- **What to do**
Copy out each of the lines below word for word, and leave the pictures out of your copy.

>> Start

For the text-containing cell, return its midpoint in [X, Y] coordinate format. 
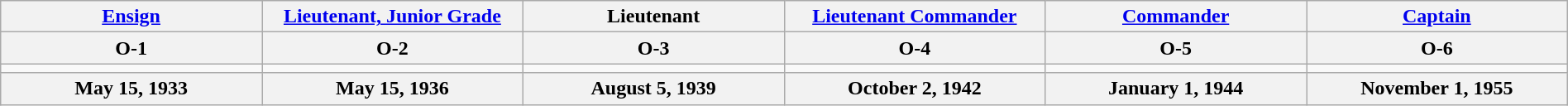
O-5 [1176, 48]
Lieutenant [653, 17]
October 2, 1942 [915, 88]
O-6 [1437, 48]
O-2 [392, 48]
November 1, 1955 [1437, 88]
Lieutenant, Junior Grade [392, 17]
Commander [1176, 17]
O-4 [915, 48]
Ensign [131, 17]
May 15, 1936 [392, 88]
Lieutenant Commander [915, 17]
Captain [1437, 17]
August 5, 1939 [653, 88]
January 1, 1944 [1176, 88]
O-3 [653, 48]
O-1 [131, 48]
May 15, 1933 [131, 88]
From the cell containing the given text, extract its center point as [X, Y] coordinate. 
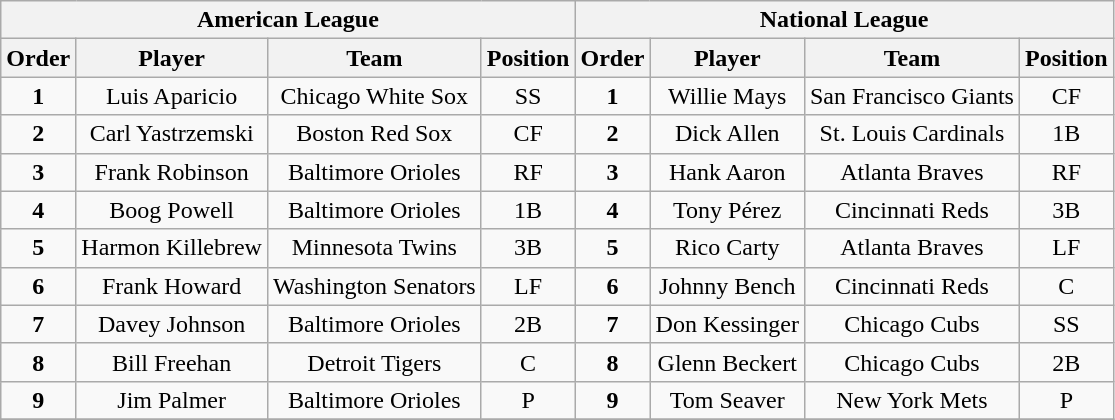
Glenn Beckert [727, 362]
Dick Allen [727, 134]
Davey Johnson [172, 324]
Bill Freehan [172, 362]
Carl Yastrzemski [172, 134]
National League [844, 20]
New York Mets [912, 400]
Tom Seaver [727, 400]
Boog Powell [172, 210]
Detroit Tigers [374, 362]
Washington Senators [374, 286]
St. Louis Cardinals [912, 134]
Frank Howard [172, 286]
Don Kessinger [727, 324]
Jim Palmer [172, 400]
Boston Red Sox [374, 134]
Harmon Killebrew [172, 248]
Frank Robinson [172, 172]
Hank Aaron [727, 172]
Luis Aparicio [172, 96]
San Francisco Giants [912, 96]
Tony Pérez [727, 210]
American League [288, 20]
Rico Carty [727, 248]
Willie Mays [727, 96]
Johnny Bench [727, 286]
Minnesota Twins [374, 248]
Chicago White Sox [374, 96]
Find where the given text appears and provide that cell's center as [x, y] coordinate. 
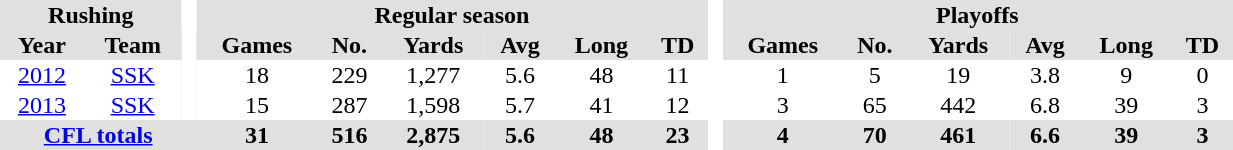
461 [958, 135]
11 [678, 75]
1,277 [434, 75]
1,598 [434, 105]
Rushing [91, 15]
229 [349, 75]
Playoffs [977, 15]
5.7 [520, 105]
9 [1126, 75]
19 [958, 75]
4 [782, 135]
516 [349, 135]
2012 [42, 75]
2,875 [434, 135]
31 [256, 135]
442 [958, 105]
Year [42, 45]
41 [602, 105]
1 [782, 75]
70 [874, 135]
6.6 [1045, 135]
12 [678, 105]
6.8 [1045, 105]
CFL totals [98, 135]
3.8 [1045, 75]
18 [256, 75]
5 [874, 75]
23 [678, 135]
0 [1203, 75]
65 [874, 105]
2013 [42, 105]
Regular season [452, 15]
Team [133, 45]
287 [349, 105]
15 [256, 105]
Output the (X, Y) coordinate of the center of the cell containing the given text.  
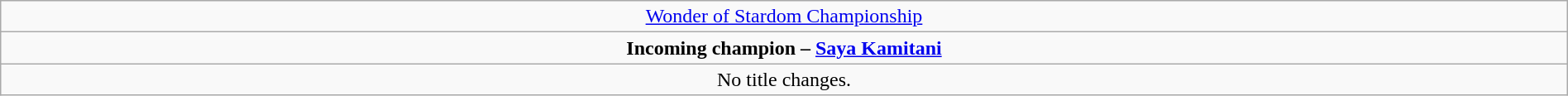
Incoming champion – Saya Kamitani (784, 48)
Wonder of Stardom Championship (784, 17)
No title changes. (784, 79)
For the text-containing cell, return its midpoint in [X, Y] coordinate format. 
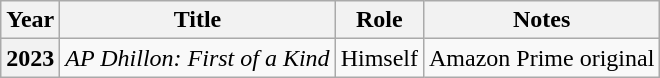
AP Dhillon: First of a Kind [198, 58]
Amazon Prime original [541, 58]
Role [379, 20]
Himself [379, 58]
2023 [30, 58]
Notes [541, 20]
Title [198, 20]
Year [30, 20]
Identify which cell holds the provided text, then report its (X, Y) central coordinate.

>> End

- **The output**
For the text-containing cell, return its midpoint in [X, Y] coordinate format. 
O-5 [1176, 48]
Lieutenant [653, 17]
October 2, 1942 [915, 88]
O-6 [1437, 48]
O-2 [392, 48]
November 1, 1955 [1437, 88]
Lieutenant, Junior Grade [392, 17]
Commander [1176, 17]
O-4 [915, 48]
Ensign [131, 17]
May 15, 1936 [392, 88]
Lieutenant Commander [915, 17]
Captain [1437, 17]
August 5, 1939 [653, 88]
January 1, 1944 [1176, 88]
O-3 [653, 48]
O-1 [131, 48]
May 15, 1933 [131, 88]
From the cell containing the given text, extract its center point as [X, Y] coordinate. 
Glenn Beckert [727, 362]
Dick Allen [727, 134]
Davey Johnson [172, 324]
Bill Freehan [172, 362]
Carl Yastrzemski [172, 134]
National League [844, 20]
New York Mets [912, 400]
Tom Seaver [727, 400]
Boog Powell [172, 210]
Detroit Tigers [374, 362]
Washington Senators [374, 286]
St. Louis Cardinals [912, 134]
Frank Howard [172, 286]
Don Kessinger [727, 324]
Jim Palmer [172, 400]
Boston Red Sox [374, 134]
Harmon Killebrew [172, 248]
Frank Robinson [172, 172]
Hank Aaron [727, 172]
Luis Aparicio [172, 96]
San Francisco Giants [912, 96]
Tony Pérez [727, 210]
American League [288, 20]
Rico Carty [727, 248]
Willie Mays [727, 96]
Johnny Bench [727, 286]
Minnesota Twins [374, 248]
Chicago White Sox [374, 96]
Find where the given text appears and provide that cell's center as [x, y] coordinate. 
461 [958, 135]
11 [678, 75]
1,277 [434, 75]
1,598 [434, 105]
Rushing [91, 15]
229 [349, 75]
Playoffs [977, 15]
5.7 [520, 105]
9 [1126, 75]
19 [958, 75]
4 [782, 135]
516 [349, 135]
2012 [42, 75]
2,875 [434, 135]
31 [256, 135]
442 [958, 105]
Year [42, 45]
41 [602, 105]
1 [782, 75]
70 [874, 135]
6.6 [1045, 135]
12 [678, 105]
6.8 [1045, 105]
CFL totals [98, 135]
3.8 [1045, 75]
18 [256, 75]
5 [874, 75]
23 [678, 135]
0 [1203, 75]
65 [874, 105]
2013 [42, 105]
Regular season [452, 15]
Team [133, 45]
287 [349, 105]
15 [256, 105]
Output the (X, Y) coordinate of the center of the cell containing the given text.  
Incoming champion – Saya Kamitani (784, 48)
Wonder of Stardom Championship (784, 17)
No title changes. (784, 79)
For the text-containing cell, return its midpoint in [X, Y] coordinate format. 
AP Dhillon: First of a Kind [198, 58]
Amazon Prime original [541, 58]
Role [379, 20]
Himself [379, 58]
2023 [30, 58]
Notes [541, 20]
Title [198, 20]
Year [30, 20]
Identify which cell holds the provided text, then report its (X, Y) central coordinate.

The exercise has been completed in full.